_Supplied records_:
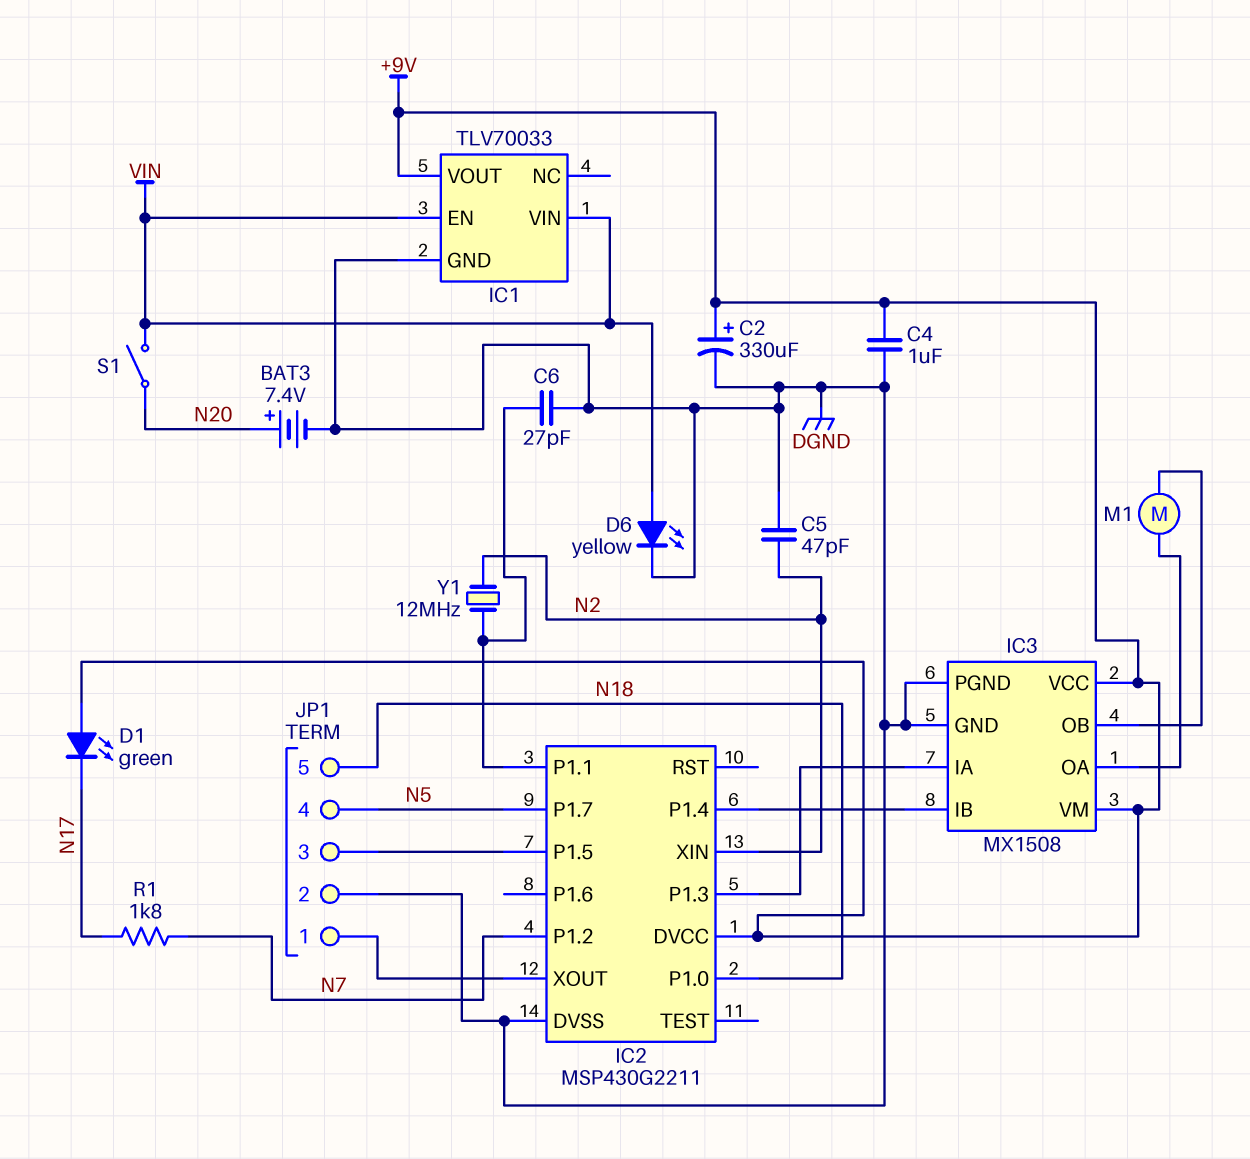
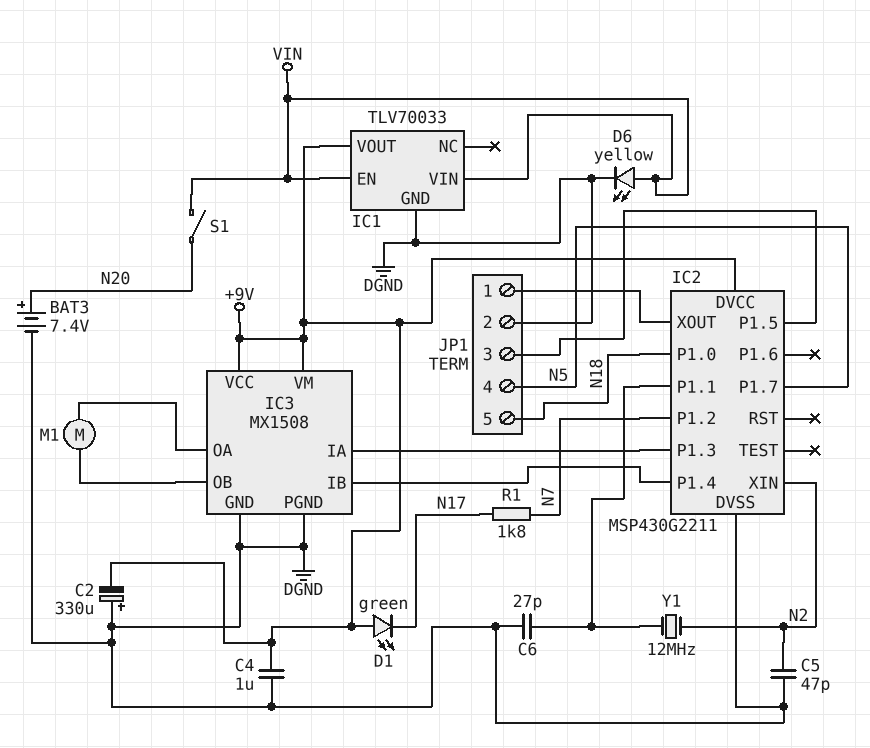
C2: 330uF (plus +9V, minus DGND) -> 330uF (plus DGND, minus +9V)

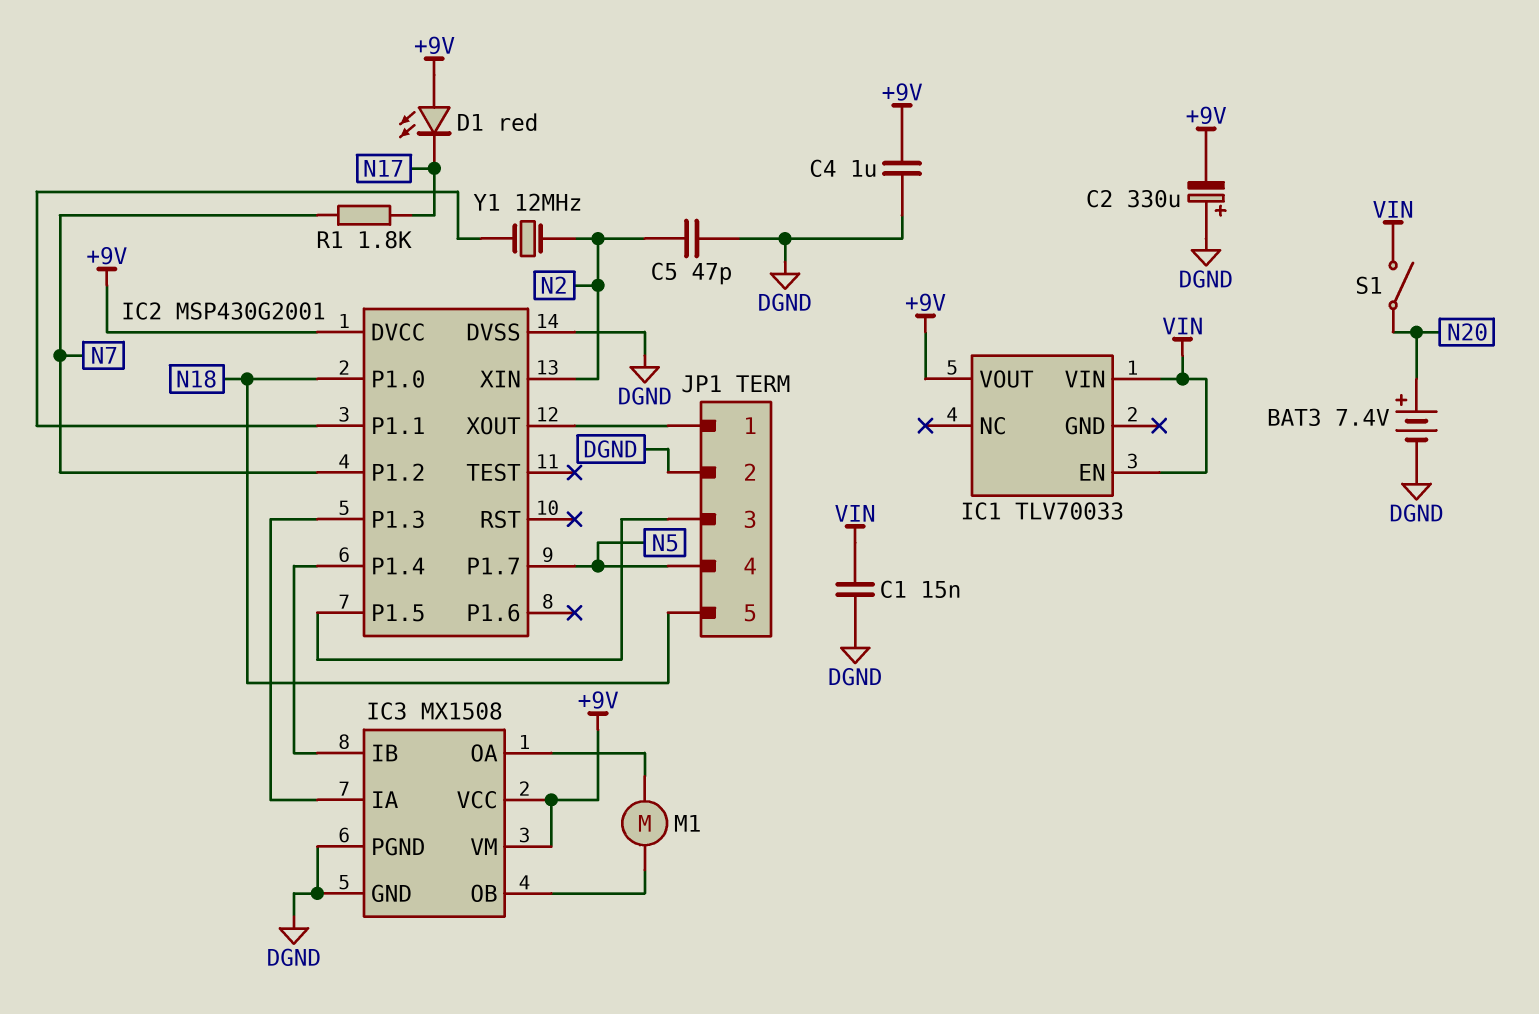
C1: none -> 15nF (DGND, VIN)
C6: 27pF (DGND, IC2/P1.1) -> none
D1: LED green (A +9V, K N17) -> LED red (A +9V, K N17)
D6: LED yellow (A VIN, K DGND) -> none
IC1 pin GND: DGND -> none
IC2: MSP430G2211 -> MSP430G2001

...

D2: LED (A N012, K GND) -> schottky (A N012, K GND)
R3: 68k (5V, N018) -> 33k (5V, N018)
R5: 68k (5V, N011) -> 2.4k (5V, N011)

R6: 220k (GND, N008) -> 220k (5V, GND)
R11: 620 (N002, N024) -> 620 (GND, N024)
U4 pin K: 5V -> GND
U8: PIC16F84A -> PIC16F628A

_Work item_: Leaving pictures out, output the lines of the data above from the one with "C2: 330uF (plus" through the one with "IC2: MSP430G2211 -> MSP430G2001", word for word.

_Reply_:
C2: 330uF (plus +9V, minus DGND) -> 330uF (plus DGND, minus +9V)

C1: none -> 15nF (DGND, VIN)
C6: 27pF (DGND, IC2/P1.1) -> none
D1: LED green (A +9V, K N17) -> LED red (A +9V, K N17)
D6: LED yellow (A VIN, K DGND) -> none
IC1 pin GND: DGND -> none
IC2: MSP430G2211 -> MSP430G2001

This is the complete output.